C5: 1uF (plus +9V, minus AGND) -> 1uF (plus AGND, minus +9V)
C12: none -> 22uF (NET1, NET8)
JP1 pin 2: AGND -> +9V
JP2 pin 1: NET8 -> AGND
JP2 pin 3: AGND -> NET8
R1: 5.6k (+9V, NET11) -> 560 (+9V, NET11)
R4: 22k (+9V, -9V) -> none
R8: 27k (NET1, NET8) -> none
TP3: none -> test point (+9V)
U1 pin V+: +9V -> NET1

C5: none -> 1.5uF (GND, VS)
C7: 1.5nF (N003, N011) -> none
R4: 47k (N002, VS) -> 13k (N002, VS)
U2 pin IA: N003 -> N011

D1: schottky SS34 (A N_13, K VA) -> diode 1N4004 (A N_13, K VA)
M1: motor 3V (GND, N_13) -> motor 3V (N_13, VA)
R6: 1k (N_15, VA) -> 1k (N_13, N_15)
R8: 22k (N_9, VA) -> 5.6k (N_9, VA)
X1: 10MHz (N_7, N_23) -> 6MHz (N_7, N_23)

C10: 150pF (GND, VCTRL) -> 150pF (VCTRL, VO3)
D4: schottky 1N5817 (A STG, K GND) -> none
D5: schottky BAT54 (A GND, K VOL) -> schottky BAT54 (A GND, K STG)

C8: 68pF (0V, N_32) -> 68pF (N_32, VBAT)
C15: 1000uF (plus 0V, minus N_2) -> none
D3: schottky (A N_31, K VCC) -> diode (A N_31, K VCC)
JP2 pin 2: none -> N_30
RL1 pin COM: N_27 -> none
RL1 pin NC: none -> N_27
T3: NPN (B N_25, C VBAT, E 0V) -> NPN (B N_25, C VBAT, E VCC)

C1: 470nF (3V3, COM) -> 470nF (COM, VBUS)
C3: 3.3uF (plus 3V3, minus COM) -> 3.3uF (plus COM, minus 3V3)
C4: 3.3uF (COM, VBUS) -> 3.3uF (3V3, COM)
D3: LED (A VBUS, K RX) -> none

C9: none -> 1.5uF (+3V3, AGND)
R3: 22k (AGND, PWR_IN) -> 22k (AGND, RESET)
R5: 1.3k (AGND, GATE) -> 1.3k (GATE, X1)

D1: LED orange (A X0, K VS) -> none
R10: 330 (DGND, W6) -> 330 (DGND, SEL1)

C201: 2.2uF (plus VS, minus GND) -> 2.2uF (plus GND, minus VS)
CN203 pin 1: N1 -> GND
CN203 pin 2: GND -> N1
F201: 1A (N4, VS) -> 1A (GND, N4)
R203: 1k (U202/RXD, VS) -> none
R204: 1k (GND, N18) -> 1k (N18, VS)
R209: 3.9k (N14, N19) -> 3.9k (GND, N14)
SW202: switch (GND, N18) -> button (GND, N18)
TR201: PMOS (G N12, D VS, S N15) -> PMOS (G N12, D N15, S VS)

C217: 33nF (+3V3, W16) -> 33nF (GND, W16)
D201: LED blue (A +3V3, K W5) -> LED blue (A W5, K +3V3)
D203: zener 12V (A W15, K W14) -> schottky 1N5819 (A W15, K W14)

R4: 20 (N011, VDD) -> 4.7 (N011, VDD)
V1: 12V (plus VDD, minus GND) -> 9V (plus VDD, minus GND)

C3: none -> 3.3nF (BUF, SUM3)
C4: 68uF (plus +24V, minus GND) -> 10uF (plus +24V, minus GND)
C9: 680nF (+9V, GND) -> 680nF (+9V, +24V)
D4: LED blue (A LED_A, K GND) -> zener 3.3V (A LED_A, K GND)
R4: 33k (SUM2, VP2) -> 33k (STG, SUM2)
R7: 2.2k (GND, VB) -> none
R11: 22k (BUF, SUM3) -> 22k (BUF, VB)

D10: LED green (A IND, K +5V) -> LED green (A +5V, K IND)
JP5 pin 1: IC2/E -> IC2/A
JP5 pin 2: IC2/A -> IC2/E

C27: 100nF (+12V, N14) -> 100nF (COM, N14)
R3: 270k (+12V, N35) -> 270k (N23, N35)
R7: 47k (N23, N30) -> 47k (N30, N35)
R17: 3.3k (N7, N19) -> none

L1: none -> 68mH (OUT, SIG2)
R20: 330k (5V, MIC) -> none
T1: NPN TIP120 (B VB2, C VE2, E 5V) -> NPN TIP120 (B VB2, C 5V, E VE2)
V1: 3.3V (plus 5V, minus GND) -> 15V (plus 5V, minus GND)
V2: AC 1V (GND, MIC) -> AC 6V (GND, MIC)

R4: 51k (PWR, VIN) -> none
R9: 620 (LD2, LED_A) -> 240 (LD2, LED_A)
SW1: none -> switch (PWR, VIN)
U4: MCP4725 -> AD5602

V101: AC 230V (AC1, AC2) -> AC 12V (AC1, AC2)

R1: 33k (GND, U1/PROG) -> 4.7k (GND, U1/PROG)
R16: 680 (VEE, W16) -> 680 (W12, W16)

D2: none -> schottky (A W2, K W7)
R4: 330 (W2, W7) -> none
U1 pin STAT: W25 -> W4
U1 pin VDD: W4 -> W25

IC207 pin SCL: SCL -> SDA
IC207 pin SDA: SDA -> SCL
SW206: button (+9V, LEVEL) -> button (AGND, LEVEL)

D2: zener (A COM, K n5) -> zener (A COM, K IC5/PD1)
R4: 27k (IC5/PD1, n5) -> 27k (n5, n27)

What you need to do
Lines from the one containing "R4: 330 (W2, W7) -> none" through the last line of the records, both included, are the only ones to print, each exactly as it is.

Final answer
R4: 330 (W2, W7) -> none
U1 pin STAT: W25 -> W4
U1 pin VDD: W4 -> W25

IC207 pin SCL: SCL -> SDA
IC207 pin SDA: SDA -> SCL
SW206: button (+9V, LEVEL) -> button (AGND, LEVEL)

D2: zener (A COM, K n5) -> zener (A COM, K IC5/PD1)
R4: 27k (IC5/PD1, n5) -> 27k (n5, n27)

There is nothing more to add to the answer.